INFORMATION
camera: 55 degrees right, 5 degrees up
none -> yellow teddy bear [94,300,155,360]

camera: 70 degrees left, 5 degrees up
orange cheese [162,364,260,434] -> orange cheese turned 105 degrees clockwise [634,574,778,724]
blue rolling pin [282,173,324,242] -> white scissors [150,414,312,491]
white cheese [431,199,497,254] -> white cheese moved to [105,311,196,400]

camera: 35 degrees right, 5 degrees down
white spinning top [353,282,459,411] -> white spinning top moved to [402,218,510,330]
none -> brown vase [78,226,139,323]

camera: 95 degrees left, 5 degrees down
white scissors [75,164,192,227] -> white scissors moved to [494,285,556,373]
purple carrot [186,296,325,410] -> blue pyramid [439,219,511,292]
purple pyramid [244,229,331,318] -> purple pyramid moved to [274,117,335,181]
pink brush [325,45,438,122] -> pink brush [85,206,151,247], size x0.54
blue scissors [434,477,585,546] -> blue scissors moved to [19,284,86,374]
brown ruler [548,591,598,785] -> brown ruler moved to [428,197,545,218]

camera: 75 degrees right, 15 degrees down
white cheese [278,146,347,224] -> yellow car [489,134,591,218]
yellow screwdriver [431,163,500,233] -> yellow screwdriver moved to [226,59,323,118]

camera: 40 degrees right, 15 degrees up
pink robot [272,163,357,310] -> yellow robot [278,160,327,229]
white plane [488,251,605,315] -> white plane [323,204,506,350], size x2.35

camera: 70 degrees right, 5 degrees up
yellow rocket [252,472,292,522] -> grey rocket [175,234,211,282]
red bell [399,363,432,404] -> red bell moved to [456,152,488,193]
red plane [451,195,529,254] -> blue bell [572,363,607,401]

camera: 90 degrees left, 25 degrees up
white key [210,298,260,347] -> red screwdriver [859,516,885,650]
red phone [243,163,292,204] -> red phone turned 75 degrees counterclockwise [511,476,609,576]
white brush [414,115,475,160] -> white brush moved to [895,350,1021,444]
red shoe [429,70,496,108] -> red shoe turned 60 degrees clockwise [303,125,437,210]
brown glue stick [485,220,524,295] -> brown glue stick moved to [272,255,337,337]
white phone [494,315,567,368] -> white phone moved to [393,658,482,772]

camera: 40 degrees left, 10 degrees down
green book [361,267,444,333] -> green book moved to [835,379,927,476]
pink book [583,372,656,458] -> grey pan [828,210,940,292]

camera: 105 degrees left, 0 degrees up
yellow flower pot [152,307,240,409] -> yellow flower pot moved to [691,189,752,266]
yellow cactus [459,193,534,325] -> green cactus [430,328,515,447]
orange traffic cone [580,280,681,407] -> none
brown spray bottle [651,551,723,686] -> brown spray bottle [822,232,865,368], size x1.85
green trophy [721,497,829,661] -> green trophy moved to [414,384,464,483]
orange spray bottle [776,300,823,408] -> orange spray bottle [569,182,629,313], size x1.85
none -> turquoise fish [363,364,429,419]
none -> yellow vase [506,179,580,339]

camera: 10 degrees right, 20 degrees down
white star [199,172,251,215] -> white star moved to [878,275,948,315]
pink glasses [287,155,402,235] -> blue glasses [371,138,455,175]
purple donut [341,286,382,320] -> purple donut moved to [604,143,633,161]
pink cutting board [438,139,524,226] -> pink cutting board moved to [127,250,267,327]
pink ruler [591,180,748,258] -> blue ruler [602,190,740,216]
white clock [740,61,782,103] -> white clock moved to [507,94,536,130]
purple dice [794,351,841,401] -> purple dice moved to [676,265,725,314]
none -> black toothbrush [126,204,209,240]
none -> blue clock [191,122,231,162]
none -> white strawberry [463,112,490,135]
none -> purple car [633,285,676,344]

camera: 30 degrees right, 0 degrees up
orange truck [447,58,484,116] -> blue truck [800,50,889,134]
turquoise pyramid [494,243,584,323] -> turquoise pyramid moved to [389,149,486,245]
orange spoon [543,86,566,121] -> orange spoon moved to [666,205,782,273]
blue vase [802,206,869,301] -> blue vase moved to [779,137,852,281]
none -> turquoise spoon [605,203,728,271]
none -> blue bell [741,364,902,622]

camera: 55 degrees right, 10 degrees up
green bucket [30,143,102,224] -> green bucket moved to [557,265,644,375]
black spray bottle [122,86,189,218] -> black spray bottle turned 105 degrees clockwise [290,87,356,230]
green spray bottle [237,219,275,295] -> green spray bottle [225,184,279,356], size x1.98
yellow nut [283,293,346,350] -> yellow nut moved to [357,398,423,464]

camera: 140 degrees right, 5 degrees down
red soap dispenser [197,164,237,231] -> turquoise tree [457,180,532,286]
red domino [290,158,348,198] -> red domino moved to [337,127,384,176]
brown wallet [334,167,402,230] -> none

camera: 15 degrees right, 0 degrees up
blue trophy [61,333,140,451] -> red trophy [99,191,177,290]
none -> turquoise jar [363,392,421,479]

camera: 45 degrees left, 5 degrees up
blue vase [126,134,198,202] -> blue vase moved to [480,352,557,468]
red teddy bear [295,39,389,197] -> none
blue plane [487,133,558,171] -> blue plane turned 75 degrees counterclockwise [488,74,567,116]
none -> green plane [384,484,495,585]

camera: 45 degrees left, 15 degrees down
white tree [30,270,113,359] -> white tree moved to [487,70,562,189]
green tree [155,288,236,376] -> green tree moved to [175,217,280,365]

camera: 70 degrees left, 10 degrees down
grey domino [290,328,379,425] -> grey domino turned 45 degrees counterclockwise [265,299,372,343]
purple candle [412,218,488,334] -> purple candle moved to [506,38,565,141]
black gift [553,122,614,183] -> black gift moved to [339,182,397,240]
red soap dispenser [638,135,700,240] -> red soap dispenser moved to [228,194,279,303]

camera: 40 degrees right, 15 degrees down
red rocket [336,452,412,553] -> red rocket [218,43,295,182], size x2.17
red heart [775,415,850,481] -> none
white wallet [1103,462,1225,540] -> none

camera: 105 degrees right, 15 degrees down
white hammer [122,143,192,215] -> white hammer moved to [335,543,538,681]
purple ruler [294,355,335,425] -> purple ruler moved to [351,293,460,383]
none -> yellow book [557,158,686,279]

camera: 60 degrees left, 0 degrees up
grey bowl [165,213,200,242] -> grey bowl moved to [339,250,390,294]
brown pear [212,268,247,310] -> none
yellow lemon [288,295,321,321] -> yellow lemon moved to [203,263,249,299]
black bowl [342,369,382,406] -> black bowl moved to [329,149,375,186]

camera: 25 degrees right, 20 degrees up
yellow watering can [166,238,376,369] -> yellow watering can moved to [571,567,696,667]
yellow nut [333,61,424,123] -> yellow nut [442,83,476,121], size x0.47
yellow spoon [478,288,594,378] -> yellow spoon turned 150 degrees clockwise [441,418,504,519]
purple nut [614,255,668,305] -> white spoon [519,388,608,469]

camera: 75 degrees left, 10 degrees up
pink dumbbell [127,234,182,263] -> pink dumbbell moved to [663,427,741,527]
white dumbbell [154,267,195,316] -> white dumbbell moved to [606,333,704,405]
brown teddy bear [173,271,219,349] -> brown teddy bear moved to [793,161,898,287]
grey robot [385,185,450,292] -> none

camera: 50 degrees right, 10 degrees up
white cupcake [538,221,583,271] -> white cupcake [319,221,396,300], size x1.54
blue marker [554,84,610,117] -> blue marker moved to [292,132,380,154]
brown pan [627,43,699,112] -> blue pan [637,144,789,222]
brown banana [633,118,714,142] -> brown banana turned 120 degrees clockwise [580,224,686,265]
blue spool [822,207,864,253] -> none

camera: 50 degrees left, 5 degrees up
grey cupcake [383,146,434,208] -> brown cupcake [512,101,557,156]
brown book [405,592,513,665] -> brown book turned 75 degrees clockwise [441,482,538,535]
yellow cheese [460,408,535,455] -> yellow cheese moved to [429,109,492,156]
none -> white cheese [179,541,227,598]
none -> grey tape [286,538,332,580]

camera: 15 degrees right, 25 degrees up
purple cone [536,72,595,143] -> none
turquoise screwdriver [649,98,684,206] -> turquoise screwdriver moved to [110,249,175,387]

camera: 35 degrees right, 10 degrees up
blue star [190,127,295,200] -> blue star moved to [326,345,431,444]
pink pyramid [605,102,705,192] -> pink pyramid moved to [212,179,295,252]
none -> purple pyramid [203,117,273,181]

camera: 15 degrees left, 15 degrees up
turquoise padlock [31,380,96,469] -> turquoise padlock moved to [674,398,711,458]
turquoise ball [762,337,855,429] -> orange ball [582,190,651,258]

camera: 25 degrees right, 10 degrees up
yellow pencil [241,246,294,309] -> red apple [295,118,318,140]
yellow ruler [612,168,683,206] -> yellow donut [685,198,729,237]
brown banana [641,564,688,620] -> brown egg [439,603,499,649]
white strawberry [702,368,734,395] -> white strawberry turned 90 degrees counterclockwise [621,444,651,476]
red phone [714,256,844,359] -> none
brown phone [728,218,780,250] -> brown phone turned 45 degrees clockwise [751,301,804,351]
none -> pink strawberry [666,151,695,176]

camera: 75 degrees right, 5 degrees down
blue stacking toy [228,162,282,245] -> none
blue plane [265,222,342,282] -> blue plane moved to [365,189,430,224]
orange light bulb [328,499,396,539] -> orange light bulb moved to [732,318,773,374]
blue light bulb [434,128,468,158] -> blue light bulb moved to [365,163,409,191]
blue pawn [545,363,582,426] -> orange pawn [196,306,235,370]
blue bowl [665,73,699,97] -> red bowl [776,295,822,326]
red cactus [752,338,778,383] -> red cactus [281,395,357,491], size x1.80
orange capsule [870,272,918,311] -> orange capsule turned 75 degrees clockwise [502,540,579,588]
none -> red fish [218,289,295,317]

WHAT THE TASK ASKS
Repeat only what runs from the line holding "pink pyramid [605,102,705,192]" to the end of the data, keeping every line exactly as written, first and last included.

WRITTEN ANSWER
pink pyramid [605,102,705,192] -> pink pyramid moved to [212,179,295,252]
none -> purple pyramid [203,117,273,181]

camera: 15 degrees left, 15 degrees up
turquoise padlock [31,380,96,469] -> turquoise padlock moved to [674,398,711,458]
turquoise ball [762,337,855,429] -> orange ball [582,190,651,258]

camera: 25 degrees right, 10 degrees up
yellow pencil [241,246,294,309] -> red apple [295,118,318,140]
yellow ruler [612,168,683,206] -> yellow donut [685,198,729,237]
brown banana [641,564,688,620] -> brown egg [439,603,499,649]
white strawberry [702,368,734,395] -> white strawberry turned 90 degrees counterclockwise [621,444,651,476]
red phone [714,256,844,359] -> none
brown phone [728,218,780,250] -> brown phone turned 45 degrees clockwise [751,301,804,351]
none -> pink strawberry [666,151,695,176]

camera: 75 degrees right, 5 degrees down
blue stacking toy [228,162,282,245] -> none
blue plane [265,222,342,282] -> blue plane moved to [365,189,430,224]
orange light bulb [328,499,396,539] -> orange light bulb moved to [732,318,773,374]
blue light bulb [434,128,468,158] -> blue light bulb moved to [365,163,409,191]
blue pawn [545,363,582,426] -> orange pawn [196,306,235,370]
blue bowl [665,73,699,97] -> red bowl [776,295,822,326]
red cactus [752,338,778,383] -> red cactus [281,395,357,491], size x1.80
orange capsule [870,272,918,311] -> orange capsule turned 75 degrees clockwise [502,540,579,588]
none -> red fish [218,289,295,317]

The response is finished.